- Data:
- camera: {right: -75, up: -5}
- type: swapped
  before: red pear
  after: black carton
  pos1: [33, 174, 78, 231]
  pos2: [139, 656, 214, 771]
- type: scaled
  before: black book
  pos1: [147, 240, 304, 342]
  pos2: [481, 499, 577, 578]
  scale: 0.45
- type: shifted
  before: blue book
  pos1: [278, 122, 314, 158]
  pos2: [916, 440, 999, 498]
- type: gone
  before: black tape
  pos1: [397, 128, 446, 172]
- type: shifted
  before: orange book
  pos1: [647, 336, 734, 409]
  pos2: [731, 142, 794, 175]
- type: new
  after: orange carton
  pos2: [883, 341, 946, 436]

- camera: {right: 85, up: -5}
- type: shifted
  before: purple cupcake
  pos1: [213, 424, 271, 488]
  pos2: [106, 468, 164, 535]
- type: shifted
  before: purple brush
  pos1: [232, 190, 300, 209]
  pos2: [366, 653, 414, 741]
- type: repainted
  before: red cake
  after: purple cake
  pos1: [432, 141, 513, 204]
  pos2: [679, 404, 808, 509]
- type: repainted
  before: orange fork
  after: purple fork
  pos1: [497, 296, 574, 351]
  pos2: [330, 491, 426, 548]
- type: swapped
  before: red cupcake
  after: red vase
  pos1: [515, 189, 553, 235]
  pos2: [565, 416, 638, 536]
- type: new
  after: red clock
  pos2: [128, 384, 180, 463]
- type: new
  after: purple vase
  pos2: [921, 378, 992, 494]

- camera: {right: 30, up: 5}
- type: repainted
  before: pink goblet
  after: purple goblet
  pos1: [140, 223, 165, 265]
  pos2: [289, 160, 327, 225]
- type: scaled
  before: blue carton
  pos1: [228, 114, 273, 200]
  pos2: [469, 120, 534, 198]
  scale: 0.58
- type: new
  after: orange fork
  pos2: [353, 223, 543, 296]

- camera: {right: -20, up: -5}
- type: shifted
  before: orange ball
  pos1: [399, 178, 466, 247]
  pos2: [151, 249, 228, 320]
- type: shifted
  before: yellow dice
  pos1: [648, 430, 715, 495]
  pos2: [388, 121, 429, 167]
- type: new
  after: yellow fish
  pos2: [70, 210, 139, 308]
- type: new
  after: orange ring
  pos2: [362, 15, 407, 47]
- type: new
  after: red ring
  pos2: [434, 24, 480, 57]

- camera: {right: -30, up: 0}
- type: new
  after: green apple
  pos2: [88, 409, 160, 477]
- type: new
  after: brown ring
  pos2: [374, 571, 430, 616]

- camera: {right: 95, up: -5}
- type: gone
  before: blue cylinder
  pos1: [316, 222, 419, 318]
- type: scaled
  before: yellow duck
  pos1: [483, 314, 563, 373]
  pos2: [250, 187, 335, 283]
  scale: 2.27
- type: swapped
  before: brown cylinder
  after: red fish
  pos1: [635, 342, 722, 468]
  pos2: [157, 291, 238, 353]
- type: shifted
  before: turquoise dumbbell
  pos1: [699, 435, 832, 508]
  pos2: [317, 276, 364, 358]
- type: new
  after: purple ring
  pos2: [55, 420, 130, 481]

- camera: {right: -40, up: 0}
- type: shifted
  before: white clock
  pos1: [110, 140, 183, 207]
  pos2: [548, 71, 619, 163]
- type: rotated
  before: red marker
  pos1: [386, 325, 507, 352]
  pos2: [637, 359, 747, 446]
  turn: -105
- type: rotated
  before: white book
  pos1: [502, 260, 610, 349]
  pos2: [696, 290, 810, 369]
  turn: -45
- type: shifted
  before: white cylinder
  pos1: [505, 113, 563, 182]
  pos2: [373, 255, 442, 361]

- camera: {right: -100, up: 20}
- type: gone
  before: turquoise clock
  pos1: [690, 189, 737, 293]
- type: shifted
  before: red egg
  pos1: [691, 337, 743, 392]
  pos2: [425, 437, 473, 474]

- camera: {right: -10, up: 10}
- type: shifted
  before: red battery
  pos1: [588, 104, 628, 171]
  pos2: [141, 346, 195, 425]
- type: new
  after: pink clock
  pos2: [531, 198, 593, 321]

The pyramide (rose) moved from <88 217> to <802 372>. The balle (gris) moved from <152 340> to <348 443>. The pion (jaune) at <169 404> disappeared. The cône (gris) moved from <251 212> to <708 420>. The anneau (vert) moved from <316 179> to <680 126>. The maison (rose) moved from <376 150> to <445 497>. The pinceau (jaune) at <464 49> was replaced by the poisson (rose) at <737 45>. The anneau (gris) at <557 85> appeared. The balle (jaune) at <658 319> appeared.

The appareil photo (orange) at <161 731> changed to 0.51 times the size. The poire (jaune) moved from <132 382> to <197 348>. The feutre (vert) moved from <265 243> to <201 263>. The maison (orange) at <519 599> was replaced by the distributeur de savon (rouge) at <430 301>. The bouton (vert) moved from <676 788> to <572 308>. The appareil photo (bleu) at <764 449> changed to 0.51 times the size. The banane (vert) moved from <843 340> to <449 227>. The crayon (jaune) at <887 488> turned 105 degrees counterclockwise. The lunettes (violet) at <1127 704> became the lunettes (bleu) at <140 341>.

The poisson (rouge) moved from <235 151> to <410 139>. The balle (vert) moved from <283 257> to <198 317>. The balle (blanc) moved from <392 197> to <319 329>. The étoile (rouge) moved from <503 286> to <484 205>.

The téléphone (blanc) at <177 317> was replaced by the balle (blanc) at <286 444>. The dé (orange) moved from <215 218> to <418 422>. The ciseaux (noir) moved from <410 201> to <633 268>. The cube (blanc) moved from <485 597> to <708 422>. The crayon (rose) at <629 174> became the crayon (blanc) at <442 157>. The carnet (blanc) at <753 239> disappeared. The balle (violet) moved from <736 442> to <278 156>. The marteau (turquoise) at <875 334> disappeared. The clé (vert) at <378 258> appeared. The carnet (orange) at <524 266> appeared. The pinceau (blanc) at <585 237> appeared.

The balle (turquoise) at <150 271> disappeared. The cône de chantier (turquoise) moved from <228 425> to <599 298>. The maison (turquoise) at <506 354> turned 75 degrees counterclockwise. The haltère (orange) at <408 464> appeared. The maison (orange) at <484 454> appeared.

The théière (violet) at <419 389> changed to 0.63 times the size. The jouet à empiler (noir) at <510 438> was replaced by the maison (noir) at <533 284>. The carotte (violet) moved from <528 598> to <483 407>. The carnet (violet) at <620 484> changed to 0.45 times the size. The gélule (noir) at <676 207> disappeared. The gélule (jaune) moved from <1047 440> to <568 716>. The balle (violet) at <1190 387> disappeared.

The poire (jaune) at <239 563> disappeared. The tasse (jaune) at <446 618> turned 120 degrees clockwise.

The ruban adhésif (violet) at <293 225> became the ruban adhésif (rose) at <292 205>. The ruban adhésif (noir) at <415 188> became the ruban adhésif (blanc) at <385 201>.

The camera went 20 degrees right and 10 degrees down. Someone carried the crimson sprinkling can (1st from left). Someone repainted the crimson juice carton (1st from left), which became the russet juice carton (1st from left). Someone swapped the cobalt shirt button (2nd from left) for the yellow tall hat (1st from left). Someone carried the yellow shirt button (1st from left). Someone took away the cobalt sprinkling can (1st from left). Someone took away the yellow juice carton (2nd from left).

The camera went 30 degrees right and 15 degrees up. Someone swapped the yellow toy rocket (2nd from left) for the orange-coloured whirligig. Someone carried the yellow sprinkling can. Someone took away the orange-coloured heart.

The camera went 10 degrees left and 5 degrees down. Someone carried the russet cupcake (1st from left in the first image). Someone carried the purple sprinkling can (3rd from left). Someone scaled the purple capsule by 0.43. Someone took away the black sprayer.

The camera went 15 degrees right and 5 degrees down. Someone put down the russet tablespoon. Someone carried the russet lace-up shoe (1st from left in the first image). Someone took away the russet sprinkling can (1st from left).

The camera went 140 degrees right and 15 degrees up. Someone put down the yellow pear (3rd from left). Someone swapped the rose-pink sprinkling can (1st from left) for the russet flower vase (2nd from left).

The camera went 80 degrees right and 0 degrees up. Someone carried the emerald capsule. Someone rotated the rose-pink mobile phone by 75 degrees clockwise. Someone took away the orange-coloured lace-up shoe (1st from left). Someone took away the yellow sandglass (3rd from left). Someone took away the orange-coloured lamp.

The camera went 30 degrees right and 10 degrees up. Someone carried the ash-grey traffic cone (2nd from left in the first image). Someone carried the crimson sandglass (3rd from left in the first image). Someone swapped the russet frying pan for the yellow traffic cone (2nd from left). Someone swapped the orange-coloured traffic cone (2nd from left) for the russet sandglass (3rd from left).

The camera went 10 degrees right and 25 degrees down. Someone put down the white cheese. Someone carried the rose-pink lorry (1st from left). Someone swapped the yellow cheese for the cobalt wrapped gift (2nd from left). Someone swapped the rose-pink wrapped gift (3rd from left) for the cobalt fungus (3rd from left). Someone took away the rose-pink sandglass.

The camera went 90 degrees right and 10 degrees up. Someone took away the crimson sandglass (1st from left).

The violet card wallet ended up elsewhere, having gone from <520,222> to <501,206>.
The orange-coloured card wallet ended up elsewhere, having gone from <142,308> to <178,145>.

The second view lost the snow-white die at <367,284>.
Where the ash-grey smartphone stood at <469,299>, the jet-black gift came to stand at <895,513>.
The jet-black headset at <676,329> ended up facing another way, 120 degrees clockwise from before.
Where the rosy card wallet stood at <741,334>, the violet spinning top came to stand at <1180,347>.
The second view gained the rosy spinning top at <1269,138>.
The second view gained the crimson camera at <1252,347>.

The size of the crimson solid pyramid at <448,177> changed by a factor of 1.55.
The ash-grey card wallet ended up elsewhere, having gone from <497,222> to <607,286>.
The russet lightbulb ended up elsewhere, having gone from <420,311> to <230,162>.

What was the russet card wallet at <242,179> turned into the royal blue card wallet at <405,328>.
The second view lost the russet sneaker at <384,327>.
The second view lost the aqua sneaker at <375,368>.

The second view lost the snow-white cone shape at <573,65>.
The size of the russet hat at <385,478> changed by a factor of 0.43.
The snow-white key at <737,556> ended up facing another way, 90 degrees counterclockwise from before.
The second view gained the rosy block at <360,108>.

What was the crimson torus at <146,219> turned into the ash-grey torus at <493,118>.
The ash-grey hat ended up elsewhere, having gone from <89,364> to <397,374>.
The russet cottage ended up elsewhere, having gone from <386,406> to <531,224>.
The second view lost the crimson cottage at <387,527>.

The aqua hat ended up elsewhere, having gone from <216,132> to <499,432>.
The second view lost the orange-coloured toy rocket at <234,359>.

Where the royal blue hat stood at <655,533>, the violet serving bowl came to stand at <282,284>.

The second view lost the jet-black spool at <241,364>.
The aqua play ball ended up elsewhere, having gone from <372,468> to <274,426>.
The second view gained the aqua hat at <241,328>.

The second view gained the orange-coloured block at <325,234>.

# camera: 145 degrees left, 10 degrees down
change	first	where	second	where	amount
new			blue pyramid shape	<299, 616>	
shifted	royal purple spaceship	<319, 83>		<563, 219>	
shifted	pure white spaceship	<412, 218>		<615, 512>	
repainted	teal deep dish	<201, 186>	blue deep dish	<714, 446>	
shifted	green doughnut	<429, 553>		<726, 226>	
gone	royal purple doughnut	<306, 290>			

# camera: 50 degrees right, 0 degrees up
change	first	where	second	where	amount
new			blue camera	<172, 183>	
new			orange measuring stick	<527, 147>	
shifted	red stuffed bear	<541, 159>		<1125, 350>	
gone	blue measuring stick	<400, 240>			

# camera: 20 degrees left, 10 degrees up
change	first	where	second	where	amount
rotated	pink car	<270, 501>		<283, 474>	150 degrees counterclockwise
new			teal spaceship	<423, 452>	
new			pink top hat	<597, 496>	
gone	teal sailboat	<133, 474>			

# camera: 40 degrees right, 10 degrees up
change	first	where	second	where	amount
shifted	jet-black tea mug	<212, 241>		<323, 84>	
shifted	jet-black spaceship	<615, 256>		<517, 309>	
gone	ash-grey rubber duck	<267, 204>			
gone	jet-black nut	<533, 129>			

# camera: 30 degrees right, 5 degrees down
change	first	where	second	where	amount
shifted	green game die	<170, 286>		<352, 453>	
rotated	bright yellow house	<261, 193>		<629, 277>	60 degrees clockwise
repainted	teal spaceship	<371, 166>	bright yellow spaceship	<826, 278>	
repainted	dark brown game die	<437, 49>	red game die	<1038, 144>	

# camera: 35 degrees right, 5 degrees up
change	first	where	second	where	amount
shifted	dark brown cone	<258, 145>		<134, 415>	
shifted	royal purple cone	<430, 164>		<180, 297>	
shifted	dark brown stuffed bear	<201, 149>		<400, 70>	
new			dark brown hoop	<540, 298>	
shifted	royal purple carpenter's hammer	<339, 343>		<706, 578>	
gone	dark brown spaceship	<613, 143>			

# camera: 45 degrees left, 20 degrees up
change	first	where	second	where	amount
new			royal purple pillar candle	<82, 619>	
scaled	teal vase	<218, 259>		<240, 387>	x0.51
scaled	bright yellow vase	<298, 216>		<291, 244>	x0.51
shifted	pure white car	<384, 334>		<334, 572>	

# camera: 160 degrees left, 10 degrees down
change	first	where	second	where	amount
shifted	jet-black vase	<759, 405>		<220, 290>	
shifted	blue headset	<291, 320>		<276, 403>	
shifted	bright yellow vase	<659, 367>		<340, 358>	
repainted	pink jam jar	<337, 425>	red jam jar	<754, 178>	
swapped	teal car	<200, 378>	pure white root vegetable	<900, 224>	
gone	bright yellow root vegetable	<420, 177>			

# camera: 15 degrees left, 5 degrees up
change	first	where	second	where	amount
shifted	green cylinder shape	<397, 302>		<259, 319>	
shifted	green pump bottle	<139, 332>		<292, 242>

- Task objective:
Look above for the line with "after: black carton" and the line with "after: orange carton", and reproduce exactly those two lines plus every line between, nothing more.

- Written response:
  after: black carton
  pos1: [33, 174, 78, 231]
  pos2: [139, 656, 214, 771]
- type: scaled
  before: black book
  pos1: [147, 240, 304, 342]
  pos2: [481, 499, 577, 578]
  scale: 0.45
- type: shifted
  before: blue book
  pos1: [278, 122, 314, 158]
  pos2: [916, 440, 999, 498]
- type: gone
  before: black tape
  pos1: [397, 128, 446, 172]
- type: shifted
  before: orange book
  pos1: [647, 336, 734, 409]
  pos2: [731, 142, 794, 175]
- type: new
  after: orange carton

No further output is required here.